→ **Exercise materials**
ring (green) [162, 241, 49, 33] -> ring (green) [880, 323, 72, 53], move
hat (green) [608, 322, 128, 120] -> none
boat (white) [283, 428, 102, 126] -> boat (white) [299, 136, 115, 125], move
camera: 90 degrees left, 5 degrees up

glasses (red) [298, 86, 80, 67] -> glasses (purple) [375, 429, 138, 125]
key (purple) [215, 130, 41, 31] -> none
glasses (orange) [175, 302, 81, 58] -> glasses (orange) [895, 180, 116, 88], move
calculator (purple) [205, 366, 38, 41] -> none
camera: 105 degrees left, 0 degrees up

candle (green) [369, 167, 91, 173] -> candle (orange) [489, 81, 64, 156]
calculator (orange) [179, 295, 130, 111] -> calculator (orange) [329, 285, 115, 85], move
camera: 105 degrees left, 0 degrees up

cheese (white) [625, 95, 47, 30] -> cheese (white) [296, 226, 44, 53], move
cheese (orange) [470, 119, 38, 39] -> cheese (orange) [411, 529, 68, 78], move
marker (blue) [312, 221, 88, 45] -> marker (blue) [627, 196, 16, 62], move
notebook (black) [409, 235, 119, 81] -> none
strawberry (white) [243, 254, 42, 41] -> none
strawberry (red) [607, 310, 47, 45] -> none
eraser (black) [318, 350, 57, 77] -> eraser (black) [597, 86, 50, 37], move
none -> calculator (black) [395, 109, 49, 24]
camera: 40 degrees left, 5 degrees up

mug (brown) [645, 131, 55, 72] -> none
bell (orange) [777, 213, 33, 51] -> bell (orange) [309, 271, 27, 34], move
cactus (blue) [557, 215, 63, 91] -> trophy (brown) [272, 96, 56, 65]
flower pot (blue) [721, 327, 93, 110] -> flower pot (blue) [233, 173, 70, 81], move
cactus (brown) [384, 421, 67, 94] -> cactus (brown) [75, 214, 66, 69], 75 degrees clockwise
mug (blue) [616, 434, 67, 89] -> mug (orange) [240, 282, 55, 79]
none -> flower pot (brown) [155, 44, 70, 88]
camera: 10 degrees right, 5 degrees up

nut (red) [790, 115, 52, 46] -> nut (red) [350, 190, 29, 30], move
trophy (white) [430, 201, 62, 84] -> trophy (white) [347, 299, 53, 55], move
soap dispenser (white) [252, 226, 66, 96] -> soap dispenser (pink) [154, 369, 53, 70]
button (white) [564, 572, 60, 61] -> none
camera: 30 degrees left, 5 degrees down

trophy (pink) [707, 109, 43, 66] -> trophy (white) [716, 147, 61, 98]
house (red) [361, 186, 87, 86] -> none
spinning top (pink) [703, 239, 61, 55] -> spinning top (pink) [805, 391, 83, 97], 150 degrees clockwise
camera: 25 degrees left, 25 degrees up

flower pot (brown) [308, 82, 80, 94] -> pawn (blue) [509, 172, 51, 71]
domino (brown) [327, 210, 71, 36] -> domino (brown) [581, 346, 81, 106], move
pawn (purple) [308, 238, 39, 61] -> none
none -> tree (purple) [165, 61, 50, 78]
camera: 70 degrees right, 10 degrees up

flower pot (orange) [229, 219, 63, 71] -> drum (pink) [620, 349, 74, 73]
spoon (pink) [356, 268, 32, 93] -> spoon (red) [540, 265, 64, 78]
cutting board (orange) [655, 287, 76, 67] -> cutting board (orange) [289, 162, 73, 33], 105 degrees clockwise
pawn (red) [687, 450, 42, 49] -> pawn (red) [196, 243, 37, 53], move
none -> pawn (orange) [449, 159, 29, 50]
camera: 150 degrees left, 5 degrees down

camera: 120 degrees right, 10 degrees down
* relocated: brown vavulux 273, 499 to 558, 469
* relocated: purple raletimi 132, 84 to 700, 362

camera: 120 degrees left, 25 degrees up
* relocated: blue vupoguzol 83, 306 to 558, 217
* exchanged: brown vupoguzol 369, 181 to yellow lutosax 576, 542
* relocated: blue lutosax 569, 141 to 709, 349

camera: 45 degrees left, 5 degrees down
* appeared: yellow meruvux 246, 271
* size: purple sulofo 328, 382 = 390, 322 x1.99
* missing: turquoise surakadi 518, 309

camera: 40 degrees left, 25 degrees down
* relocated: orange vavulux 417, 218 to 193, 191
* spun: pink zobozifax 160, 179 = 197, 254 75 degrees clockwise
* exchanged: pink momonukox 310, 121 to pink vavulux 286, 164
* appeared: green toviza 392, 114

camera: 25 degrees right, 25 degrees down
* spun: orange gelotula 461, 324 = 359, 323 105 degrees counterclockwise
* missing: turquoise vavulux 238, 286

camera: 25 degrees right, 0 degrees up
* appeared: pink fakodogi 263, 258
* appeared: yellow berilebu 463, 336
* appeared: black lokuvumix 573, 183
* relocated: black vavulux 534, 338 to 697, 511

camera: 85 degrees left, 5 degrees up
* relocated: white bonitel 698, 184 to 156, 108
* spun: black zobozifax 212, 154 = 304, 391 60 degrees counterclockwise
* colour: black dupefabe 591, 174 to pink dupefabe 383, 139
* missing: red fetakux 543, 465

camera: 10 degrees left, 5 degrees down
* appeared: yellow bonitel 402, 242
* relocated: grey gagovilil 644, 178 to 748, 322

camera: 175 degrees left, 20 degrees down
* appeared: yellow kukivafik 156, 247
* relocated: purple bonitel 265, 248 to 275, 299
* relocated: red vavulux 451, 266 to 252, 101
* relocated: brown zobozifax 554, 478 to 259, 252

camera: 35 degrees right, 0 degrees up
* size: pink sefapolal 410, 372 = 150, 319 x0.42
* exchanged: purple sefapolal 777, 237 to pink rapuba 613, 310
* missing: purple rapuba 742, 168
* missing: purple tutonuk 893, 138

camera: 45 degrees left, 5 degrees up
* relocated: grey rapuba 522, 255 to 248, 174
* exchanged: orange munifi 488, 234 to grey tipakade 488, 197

→ **Task directions**
Using the data above, reproduce exactly the lines between those holding "hat (green) [608, 322, 128, 120] -> none" and "boat (white) [283, 428, 102, 126]", inclusive, and no others.

→ **Result of this exercise**
hat (green) [608, 322, 128, 120] -> none
boat (white) [283, 428, 102, 126] -> boat (white) [299, 136, 115, 125], move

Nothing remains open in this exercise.